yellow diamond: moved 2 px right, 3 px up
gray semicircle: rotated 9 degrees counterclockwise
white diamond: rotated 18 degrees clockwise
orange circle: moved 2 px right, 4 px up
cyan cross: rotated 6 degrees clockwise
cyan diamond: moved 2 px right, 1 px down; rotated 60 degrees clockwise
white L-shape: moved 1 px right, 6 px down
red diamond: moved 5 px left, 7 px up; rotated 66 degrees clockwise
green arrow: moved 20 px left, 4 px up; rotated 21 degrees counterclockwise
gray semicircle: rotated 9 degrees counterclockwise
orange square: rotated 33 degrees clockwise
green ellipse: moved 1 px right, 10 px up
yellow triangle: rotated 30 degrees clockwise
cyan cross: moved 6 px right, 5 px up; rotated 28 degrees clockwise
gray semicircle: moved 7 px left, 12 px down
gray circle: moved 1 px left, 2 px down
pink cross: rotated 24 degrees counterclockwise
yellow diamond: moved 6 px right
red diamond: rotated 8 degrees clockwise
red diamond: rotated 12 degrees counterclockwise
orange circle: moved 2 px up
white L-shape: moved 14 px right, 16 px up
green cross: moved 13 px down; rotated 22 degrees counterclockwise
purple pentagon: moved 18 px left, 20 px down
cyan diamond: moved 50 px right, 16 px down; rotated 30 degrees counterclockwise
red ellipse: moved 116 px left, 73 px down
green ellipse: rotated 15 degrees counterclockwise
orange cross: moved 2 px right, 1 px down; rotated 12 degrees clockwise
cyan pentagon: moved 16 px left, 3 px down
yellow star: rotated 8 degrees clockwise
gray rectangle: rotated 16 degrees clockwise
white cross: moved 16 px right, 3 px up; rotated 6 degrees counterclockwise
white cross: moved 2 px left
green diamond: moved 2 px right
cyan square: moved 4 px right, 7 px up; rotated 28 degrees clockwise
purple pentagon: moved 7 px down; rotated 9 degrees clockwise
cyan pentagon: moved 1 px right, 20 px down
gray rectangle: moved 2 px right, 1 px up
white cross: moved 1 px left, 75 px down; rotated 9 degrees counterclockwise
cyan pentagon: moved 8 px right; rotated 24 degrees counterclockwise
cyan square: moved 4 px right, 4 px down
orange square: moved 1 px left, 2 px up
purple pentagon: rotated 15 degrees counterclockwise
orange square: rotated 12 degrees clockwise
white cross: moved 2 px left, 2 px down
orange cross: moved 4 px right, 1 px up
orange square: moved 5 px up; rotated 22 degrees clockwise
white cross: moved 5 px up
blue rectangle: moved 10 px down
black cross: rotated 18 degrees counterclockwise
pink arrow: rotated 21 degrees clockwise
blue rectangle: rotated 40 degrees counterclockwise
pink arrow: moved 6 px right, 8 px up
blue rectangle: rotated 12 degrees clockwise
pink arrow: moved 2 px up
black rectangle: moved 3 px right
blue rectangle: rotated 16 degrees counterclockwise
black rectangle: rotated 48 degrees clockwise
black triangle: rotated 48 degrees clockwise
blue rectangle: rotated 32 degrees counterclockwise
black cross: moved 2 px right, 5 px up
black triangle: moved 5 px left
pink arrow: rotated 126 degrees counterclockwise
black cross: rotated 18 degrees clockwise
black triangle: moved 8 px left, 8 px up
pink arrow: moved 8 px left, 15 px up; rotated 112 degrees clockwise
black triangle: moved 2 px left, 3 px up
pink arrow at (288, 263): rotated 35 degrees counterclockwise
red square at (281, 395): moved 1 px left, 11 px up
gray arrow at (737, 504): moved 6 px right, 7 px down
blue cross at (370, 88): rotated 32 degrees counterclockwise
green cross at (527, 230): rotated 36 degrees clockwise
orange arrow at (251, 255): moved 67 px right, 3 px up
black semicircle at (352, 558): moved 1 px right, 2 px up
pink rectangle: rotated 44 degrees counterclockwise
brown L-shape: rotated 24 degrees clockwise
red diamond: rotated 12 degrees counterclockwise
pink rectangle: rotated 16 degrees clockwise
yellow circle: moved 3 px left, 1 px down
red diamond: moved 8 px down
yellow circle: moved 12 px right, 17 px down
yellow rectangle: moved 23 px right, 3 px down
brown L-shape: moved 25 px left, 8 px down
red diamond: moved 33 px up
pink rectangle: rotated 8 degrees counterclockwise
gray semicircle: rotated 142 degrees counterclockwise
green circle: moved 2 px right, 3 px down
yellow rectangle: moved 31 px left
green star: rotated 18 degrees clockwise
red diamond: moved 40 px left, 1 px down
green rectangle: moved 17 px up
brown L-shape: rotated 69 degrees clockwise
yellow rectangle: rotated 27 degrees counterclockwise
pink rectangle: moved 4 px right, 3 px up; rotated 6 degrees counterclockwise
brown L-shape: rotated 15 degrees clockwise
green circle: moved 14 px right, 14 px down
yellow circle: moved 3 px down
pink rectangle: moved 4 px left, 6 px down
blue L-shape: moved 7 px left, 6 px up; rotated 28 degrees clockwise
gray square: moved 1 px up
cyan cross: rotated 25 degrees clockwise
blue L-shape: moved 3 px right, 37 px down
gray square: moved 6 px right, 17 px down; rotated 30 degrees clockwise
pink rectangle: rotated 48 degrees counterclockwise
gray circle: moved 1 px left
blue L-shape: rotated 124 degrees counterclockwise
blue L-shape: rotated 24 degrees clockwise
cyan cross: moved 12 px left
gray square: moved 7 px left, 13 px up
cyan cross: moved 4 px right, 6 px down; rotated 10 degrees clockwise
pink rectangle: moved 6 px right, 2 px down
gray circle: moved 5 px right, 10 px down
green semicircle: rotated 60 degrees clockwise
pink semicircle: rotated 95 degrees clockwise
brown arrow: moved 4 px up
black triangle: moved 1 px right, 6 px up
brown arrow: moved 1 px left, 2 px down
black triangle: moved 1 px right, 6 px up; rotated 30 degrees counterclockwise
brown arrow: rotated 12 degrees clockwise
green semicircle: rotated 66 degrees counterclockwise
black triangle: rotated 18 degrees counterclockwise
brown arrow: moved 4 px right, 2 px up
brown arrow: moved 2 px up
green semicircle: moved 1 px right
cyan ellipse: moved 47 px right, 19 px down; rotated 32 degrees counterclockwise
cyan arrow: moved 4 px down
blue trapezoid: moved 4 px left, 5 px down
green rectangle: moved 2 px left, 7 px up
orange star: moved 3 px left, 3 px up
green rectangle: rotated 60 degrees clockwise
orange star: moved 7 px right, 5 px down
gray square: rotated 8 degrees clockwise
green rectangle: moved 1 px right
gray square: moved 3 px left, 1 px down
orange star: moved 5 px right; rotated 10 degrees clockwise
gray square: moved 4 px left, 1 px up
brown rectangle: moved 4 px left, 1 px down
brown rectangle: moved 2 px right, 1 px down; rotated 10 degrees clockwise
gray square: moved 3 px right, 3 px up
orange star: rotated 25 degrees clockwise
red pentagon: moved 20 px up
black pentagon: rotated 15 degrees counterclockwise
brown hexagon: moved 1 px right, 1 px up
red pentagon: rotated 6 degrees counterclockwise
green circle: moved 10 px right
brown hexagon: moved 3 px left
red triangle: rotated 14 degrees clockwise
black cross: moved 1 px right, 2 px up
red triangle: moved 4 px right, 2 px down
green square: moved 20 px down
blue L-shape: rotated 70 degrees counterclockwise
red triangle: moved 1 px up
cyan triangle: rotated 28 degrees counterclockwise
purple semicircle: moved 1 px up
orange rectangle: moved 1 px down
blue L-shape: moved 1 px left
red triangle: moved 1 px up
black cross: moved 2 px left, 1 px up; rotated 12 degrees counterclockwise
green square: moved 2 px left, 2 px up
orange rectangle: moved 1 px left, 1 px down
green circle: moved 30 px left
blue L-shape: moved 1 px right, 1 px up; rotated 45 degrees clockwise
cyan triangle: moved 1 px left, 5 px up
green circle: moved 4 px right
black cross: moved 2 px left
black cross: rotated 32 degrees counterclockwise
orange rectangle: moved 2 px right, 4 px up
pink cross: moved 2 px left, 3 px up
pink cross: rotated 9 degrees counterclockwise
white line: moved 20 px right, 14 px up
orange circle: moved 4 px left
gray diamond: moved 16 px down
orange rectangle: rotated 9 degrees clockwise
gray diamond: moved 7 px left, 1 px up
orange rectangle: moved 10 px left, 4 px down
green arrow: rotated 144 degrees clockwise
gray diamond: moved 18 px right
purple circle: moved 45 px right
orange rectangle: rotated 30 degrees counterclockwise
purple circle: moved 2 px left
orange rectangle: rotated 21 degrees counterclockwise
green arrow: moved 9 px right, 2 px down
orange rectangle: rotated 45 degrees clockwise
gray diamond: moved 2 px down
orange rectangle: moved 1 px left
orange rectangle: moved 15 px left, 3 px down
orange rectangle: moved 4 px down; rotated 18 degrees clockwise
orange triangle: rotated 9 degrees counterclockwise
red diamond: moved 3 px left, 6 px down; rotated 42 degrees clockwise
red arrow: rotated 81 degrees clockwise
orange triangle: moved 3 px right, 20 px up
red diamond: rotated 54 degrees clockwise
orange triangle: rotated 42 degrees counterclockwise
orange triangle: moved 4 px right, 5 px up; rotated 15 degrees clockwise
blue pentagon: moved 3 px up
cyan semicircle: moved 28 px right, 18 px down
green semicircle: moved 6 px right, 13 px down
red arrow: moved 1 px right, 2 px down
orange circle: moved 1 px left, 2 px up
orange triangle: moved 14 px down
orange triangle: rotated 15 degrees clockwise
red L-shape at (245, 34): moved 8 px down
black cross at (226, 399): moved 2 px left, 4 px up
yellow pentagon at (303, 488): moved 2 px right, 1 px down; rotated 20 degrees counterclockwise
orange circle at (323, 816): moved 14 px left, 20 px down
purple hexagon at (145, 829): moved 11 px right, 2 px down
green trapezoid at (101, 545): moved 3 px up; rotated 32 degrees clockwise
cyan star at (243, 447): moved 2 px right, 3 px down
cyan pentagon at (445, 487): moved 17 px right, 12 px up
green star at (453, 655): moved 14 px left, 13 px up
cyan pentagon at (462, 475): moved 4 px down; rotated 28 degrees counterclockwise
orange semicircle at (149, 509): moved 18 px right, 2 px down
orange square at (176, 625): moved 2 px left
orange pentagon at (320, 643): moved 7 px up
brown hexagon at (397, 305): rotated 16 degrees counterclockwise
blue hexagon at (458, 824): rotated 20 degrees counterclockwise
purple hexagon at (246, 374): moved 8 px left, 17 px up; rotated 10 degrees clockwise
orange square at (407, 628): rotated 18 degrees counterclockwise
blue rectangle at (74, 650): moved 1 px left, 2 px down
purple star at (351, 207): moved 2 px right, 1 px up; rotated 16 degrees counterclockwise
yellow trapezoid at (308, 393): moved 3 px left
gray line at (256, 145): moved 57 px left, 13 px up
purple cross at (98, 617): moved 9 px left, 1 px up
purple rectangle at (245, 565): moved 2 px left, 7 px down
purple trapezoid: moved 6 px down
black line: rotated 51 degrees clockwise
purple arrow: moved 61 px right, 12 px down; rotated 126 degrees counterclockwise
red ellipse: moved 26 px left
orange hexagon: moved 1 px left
——————
• **EXERCISE GOAL**:
Reproduce verbatim the lines of the records from the first line through the line containing "orange square: moved 1 px left, 2 px up", including both of those lines.

• **FINAL RESULT**:
yellow diamond: moved 2 px right, 3 px up
gray semicircle: rotated 9 degrees counterclockwise
white diamond: rotated 18 degrees clockwise
orange circle: moved 2 px right, 4 px up
cyan cross: rotated 6 degrees clockwise
cyan diamond: moved 2 px right, 1 px down; rotated 60 degrees clockwise
white L-shape: moved 1 px right, 6 px down
red diamond: moved 5 px left, 7 px up; rotated 66 degrees clockwise
green arrow: moved 20 px left, 4 px up; rotated 21 degrees counterclockwise
gray semicircle: rotated 9 degrees counterclockwise
orange square: rotated 33 degrees clockwise
green ellipse: moved 1 px right, 10 px up
yellow triangle: rotated 30 degrees clockwise
cyan cross: moved 6 px right, 5 px up; rotated 28 degrees clockwise
gray semicircle: moved 7 px left, 12 px down
gray circle: moved 1 px left, 2 px down
pink cross: rotated 24 degrees counterclockwise
yellow diamond: moved 6 px right
red diamond: rotated 8 degrees clockwise
red diamond: rotated 12 degrees counterclockwise
orange circle: moved 2 px up
white L-shape: moved 14 px right, 16 px up
green cross: moved 13 px down; rotated 22 degrees counterclockwise
purple pentagon: moved 18 px left, 20 px down
cyan diamond: moved 50 px right, 16 px down; rotated 30 degrees counterclockwise
red ellipse: moved 116 px left, 73 px down
green ellipse: rotated 15 degrees counterclockwise
orange cross: moved 2 px right, 1 px down; rotated 12 degrees clockwise
cyan pentagon: moved 16 px left, 3 px down
yellow star: rotated 8 degrees clockwise
gray rectangle: rotated 16 degrees clockwise
white cross: moved 16 px right, 3 px up; rotated 6 degrees counterclockwise
white cross: moved 2 px left
green diamond: moved 2 px right
cyan square: moved 4 px right, 7 px up; rotated 28 degrees clockwise
purple pentagon: moved 7 px down; rotated 9 degrees clockwise
cyan pentagon: moved 1 px right, 20 px down
gray rectangle: moved 2 px right, 1 px up
white cross: moved 1 px left, 75 px down; rotated 9 degrees counterclockwise
cyan pentagon: moved 8 px right; rotated 24 degrees counterclockwise
cyan square: moved 4 px right, 4 px down
orange square: moved 1 px left, 2 px up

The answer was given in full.